▶ _What is needed_
From the data below, retype exactly the lines starting with the one that contains "DIGITS1 pin CLK: 2 -> none" and ending with the one that contains "DIGITS1 pin VCC: 5V -> none", both included.

▶ _Record extracts_
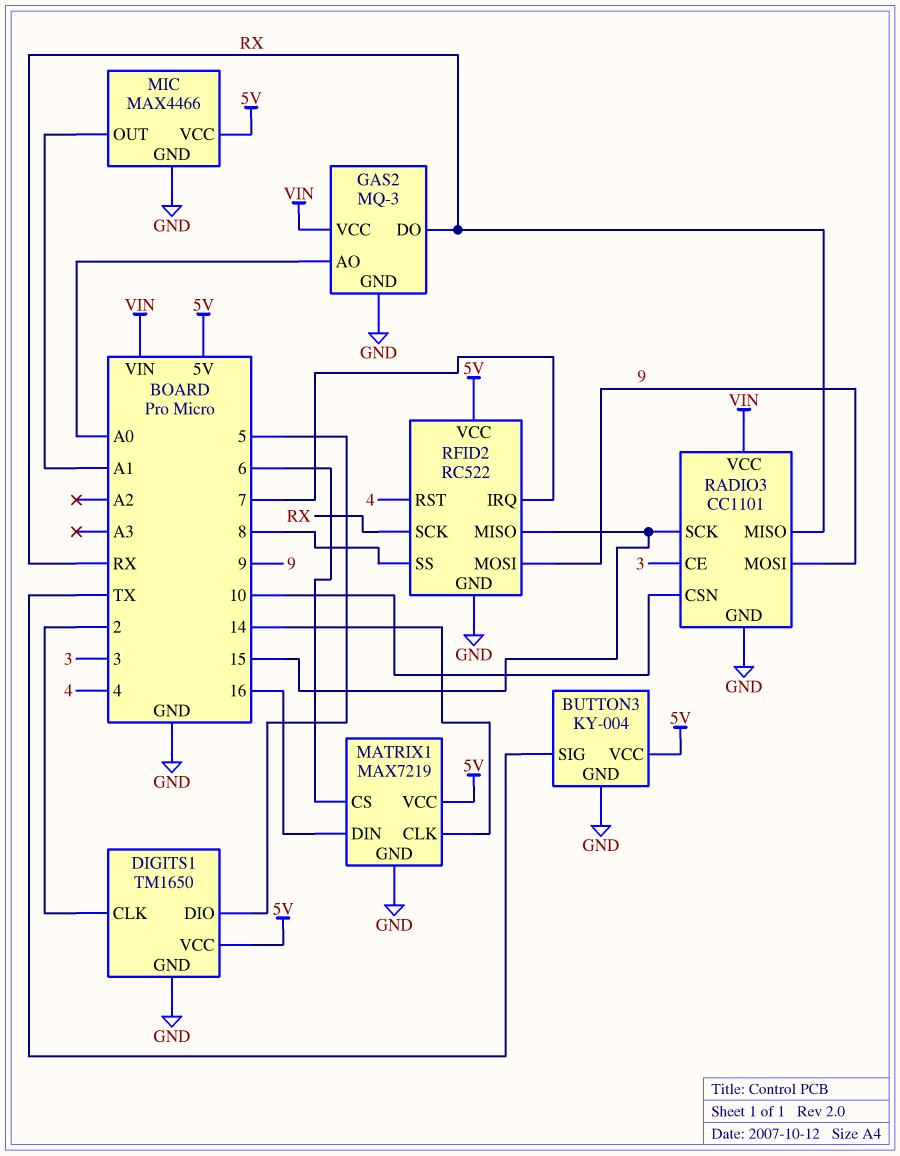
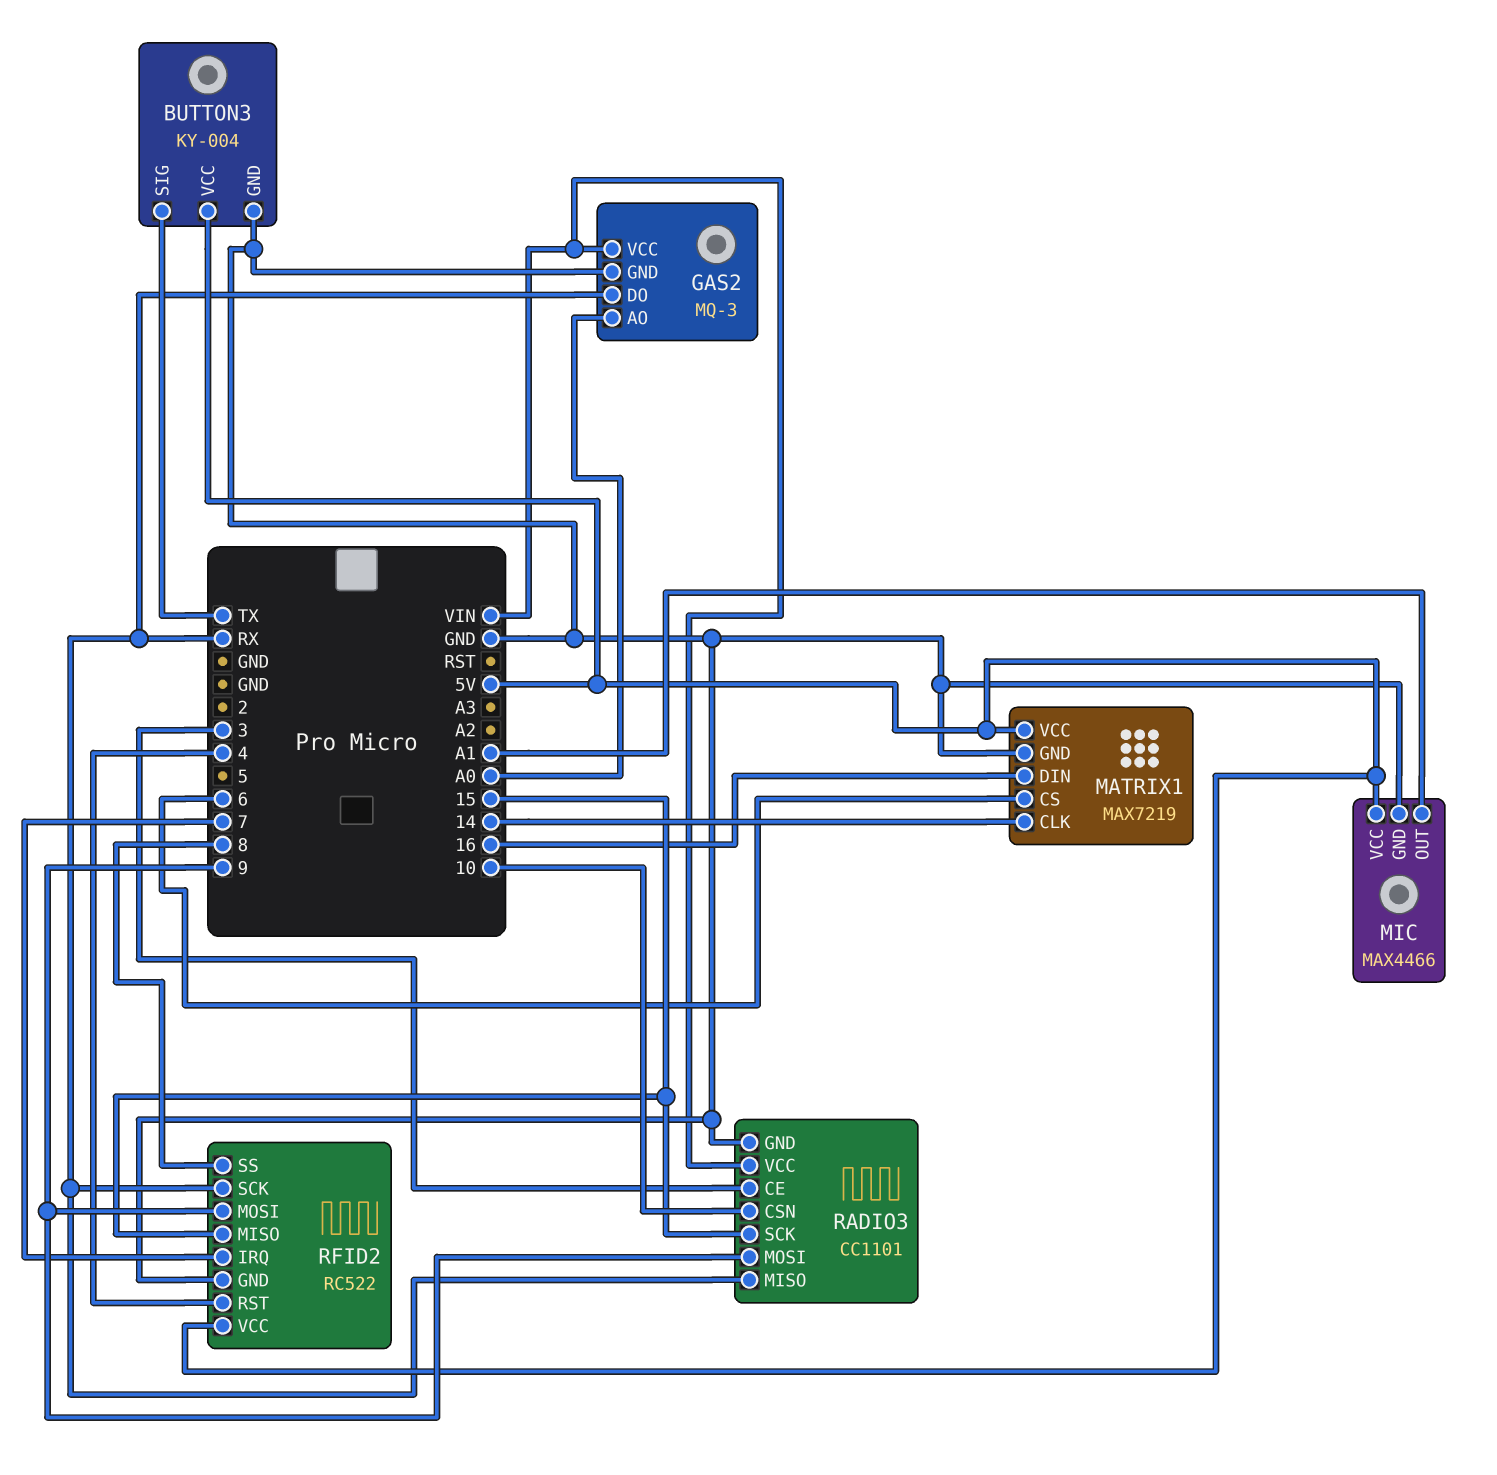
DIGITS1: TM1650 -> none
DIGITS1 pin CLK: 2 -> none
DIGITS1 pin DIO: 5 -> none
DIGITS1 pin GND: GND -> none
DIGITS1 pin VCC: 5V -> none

...

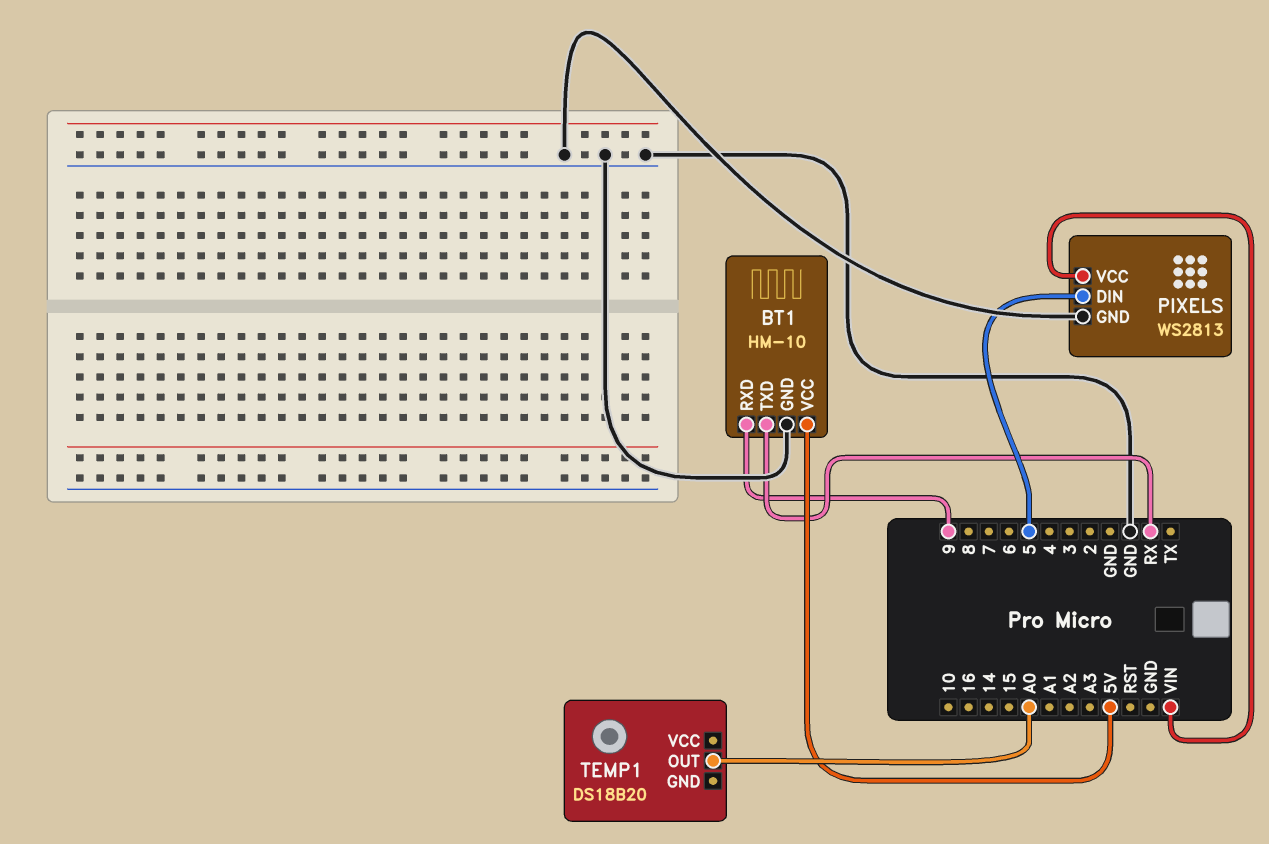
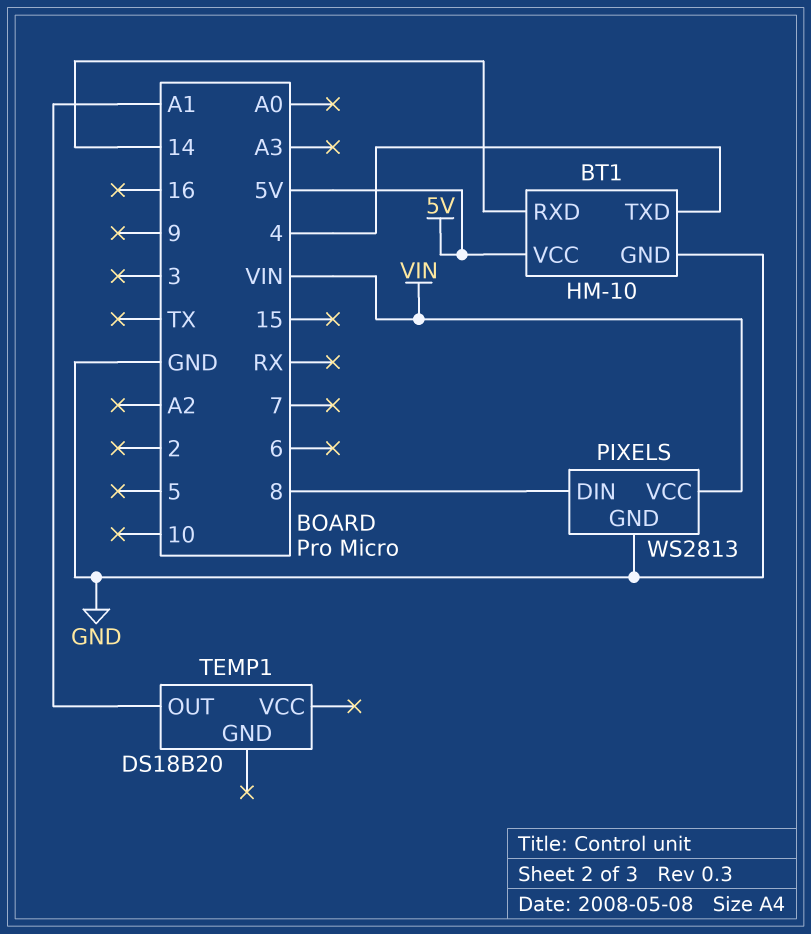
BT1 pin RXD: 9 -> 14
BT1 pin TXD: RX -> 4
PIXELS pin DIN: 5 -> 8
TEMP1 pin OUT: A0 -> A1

▶ _Answer area_
DIGITS1 pin CLK: 2 -> none
DIGITS1 pin DIO: 5 -> none
DIGITS1 pin GND: GND -> none
DIGITS1 pin VCC: 5V -> none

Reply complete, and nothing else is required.